==== Record extracts ====

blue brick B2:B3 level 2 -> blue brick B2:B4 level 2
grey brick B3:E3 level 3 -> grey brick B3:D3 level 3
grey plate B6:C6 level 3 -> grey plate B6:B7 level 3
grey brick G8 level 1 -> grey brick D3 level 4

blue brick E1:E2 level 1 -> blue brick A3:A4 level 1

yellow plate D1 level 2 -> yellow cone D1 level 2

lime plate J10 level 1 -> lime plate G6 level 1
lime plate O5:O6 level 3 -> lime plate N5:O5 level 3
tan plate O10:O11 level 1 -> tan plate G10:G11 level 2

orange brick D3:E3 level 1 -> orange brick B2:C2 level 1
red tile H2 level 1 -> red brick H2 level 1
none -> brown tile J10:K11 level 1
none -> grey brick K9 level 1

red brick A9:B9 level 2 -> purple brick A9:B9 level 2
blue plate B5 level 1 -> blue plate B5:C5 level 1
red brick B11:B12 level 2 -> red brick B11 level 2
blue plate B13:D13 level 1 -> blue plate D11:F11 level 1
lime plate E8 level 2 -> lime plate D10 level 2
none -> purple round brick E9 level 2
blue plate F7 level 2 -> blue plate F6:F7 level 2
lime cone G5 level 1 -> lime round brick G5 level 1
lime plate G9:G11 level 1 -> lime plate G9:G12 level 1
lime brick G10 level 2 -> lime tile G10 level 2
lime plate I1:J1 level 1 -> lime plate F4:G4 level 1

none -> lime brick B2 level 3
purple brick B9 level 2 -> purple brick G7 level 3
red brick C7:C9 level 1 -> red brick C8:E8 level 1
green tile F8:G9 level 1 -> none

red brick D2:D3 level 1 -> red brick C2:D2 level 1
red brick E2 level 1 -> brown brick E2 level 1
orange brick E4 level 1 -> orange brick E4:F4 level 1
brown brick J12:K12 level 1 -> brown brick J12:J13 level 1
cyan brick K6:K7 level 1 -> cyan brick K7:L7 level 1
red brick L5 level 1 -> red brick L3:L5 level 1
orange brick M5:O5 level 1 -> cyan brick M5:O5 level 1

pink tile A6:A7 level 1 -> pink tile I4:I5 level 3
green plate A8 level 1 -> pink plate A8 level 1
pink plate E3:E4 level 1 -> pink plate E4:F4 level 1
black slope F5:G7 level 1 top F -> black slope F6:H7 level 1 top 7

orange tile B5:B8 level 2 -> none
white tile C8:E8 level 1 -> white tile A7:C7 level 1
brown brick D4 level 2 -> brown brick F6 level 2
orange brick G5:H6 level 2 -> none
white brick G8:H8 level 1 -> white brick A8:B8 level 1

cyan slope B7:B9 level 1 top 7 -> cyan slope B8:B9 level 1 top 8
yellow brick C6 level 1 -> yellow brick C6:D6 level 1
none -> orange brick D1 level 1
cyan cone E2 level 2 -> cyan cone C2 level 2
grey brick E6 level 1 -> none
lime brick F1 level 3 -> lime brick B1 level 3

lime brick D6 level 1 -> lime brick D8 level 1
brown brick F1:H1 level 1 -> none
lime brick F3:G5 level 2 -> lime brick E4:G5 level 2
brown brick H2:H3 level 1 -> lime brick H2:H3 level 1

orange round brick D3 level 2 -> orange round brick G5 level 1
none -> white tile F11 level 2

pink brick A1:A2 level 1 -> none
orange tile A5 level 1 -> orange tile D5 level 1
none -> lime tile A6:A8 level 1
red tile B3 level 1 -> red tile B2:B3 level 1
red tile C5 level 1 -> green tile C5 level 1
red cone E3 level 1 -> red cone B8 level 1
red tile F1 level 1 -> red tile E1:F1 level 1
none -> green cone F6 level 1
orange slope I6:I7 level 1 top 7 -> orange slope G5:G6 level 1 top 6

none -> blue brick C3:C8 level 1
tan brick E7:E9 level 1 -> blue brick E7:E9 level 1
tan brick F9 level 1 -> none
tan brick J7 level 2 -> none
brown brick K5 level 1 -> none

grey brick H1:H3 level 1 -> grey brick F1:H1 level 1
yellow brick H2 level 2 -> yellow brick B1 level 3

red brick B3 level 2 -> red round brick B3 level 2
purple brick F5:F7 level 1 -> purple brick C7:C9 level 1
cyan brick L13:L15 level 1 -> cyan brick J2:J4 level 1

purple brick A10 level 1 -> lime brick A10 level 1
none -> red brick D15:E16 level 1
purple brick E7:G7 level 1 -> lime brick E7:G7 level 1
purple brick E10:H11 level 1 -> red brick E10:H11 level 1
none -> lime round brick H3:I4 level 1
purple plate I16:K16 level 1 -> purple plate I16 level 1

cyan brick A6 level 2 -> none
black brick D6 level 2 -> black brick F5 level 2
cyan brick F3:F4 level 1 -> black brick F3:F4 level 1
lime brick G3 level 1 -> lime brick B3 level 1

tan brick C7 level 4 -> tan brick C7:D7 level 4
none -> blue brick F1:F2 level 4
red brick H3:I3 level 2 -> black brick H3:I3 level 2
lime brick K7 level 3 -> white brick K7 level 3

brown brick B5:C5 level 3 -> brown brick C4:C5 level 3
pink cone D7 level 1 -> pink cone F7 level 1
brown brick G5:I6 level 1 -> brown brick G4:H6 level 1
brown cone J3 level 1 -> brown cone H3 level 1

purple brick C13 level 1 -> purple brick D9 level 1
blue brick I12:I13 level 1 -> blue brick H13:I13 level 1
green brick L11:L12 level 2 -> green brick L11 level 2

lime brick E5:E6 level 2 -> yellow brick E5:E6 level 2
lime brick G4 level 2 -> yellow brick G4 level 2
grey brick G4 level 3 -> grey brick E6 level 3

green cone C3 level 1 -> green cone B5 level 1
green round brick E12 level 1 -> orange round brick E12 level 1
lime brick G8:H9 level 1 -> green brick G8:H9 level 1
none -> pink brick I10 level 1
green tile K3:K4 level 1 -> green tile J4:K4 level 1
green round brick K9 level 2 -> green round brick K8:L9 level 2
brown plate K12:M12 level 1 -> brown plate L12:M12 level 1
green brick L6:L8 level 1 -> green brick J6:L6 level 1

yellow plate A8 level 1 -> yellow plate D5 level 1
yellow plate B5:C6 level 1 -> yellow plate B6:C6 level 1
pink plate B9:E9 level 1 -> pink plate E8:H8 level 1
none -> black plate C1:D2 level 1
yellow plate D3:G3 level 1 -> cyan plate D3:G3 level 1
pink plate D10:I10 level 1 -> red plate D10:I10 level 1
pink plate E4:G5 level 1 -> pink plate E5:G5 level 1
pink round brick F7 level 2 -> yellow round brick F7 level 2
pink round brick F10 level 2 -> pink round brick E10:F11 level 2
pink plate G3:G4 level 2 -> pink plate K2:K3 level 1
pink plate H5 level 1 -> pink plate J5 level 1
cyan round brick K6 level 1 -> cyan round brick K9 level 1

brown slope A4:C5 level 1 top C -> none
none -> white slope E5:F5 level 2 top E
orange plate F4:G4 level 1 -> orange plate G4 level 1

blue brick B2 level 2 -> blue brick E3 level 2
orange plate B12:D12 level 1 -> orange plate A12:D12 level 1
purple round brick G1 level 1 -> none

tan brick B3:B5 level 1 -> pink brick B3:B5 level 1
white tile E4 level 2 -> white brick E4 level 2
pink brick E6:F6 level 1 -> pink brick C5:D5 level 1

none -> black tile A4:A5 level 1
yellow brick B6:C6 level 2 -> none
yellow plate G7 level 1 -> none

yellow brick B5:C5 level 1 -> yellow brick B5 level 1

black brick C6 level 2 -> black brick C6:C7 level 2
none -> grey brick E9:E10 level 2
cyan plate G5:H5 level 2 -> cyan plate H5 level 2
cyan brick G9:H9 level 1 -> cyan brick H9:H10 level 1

====

What the task requires -
Scan the lines above for "white tile C8:E8" and for "brown brick K5 level 1 -> none". Repeat exactly the line holding each of them and every line in between.

Your response -
white tile C8:E8 level 1 -> white tile A7:C7 level 1
brown brick D4 level 2 -> brown brick F6 level 2
orange brick G5:H6 level 2 -> none
white brick G8:H8 level 1 -> white brick A8:B8 level 1

cyan slope B7:B9 level 1 top 7 -> cyan slope B8:B9 level 1 top 8
yellow brick C6 level 1 -> yellow brick C6:D6 level 1
none -> orange brick D1 level 1
cyan cone E2 level 2 -> cyan cone C2 level 2
grey brick E6 level 1 -> none
lime brick F1 level 3 -> lime brick B1 level 3

lime brick D6 level 1 -> lime brick D8 level 1
brown brick F1:H1 level 1 -> none
lime brick F3:G5 level 2 -> lime brick E4:G5 level 2
brown brick H2:H3 level 1 -> lime brick H2:H3 level 1

orange round brick D3 level 2 -> orange round brick G5 level 1
none -> white tile F11 level 2

pink brick A1:A2 level 1 -> none
orange tile A5 level 1 -> orange tile D5 level 1
none -> lime tile A6:A8 level 1
red tile B3 level 1 -> red tile B2:B3 level 1
red tile C5 level 1 -> green tile C5 level 1
red cone E3 level 1 -> red cone B8 level 1
red tile F1 level 1 -> red tile E1:F1 level 1
none -> green cone F6 level 1
orange slope I6:I7 level 1 top 7 -> orange slope G5:G6 level 1 top 6

none -> blue brick C3:C8 level 1
tan brick E7:E9 level 1 -> blue brick E7:E9 level 1
tan brick F9 level 1 -> none
tan brick J7 level 2 -> none
brown brick K5 level 1 -> none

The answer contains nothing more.